Leaving pictures aside, set down each line exactly, from the first line of the data to the line with "blue spoon: none", both included.

[[ Study material, beginning ]]

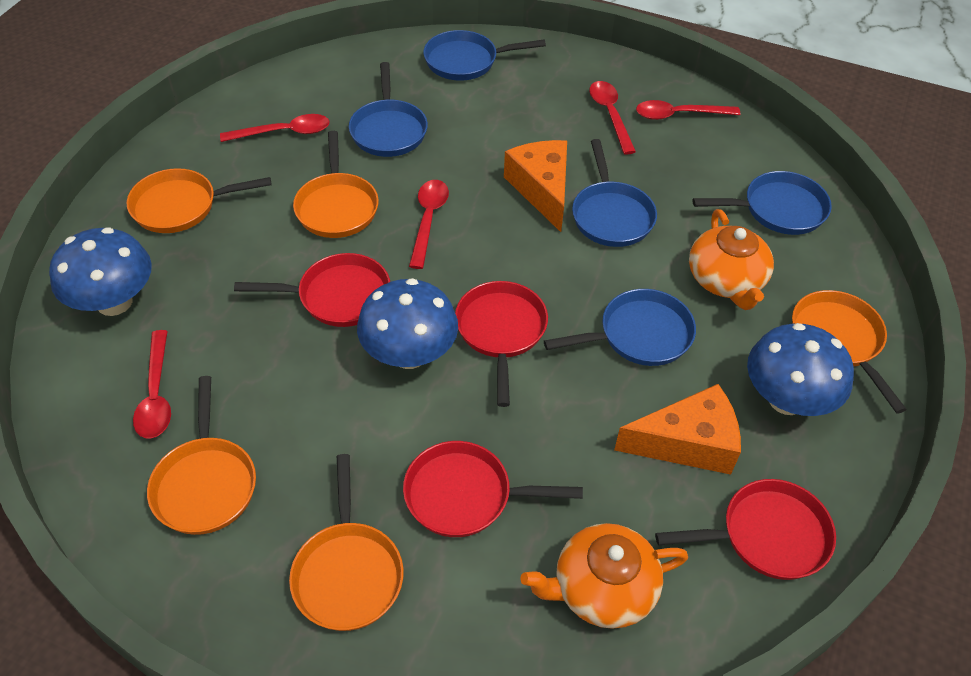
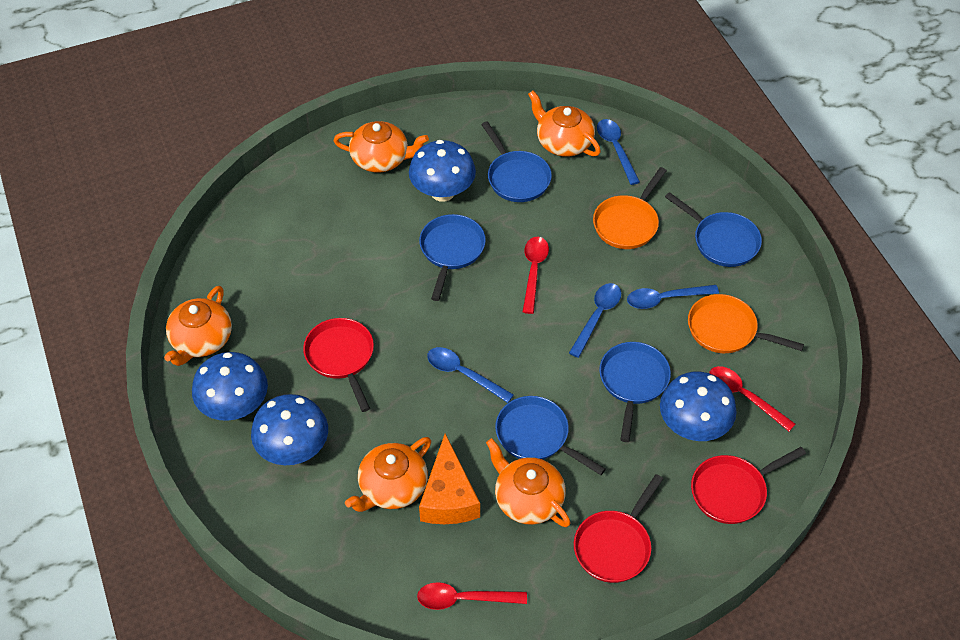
blue mushroom: [49,228,152,316] [357,278,458,369] [747,323,854,416] = 3 -> [192,352,268,421] [251,394,328,465] [409,140,476,202] [660,372,737,441] = 4
blue spoon: none = 0 -> [427,347,514,403] [569,283,621,358] [597,119,640,185] [627,285,719,309] = 4
orange cheese: [504,140,567,232] [614,384,741,475] = 2 -> [419,434,480,524] = 1
orange pan: [126,168,271,233] [147,376,256,535] [289,454,404,631] [293,131,379,238] [792,290,907,413] = 5 -> [593,167,667,249] [688,294,804,353] = 2
orange teapot: [520,523,688,629] [689,209,774,310] = 2 -> [164,286,232,366] [333,121,429,173] [345,437,431,512] [486,438,571,527] [528,91,601,157] = 5
red pan: [234,253,390,327] [403,441,583,537] [455,281,548,407] [655,479,836,580] = 4 -> [303,318,374,412] [574,474,663,583] [691,447,806,524] = 3
red spoon: [133,330,171,439] [220,114,330,142] [409,180,449,269] [589,81,636,155] [636,100,740,120] = 5 -> [417,582,527,610] [523,237,549,314] [709,366,795,431] = 3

[[ Study material, end ]]

-- Written answer --
blue mushroom: [49,228,152,316] [357,278,458,369] [747,323,854,416] = 3 -> [192,352,268,421] [251,394,328,465] [409,140,476,202] [660,372,737,441] = 4
blue spoon: none = 0 -> [427,347,514,403] [569,283,621,358] [597,119,640,185] [627,285,719,309] = 4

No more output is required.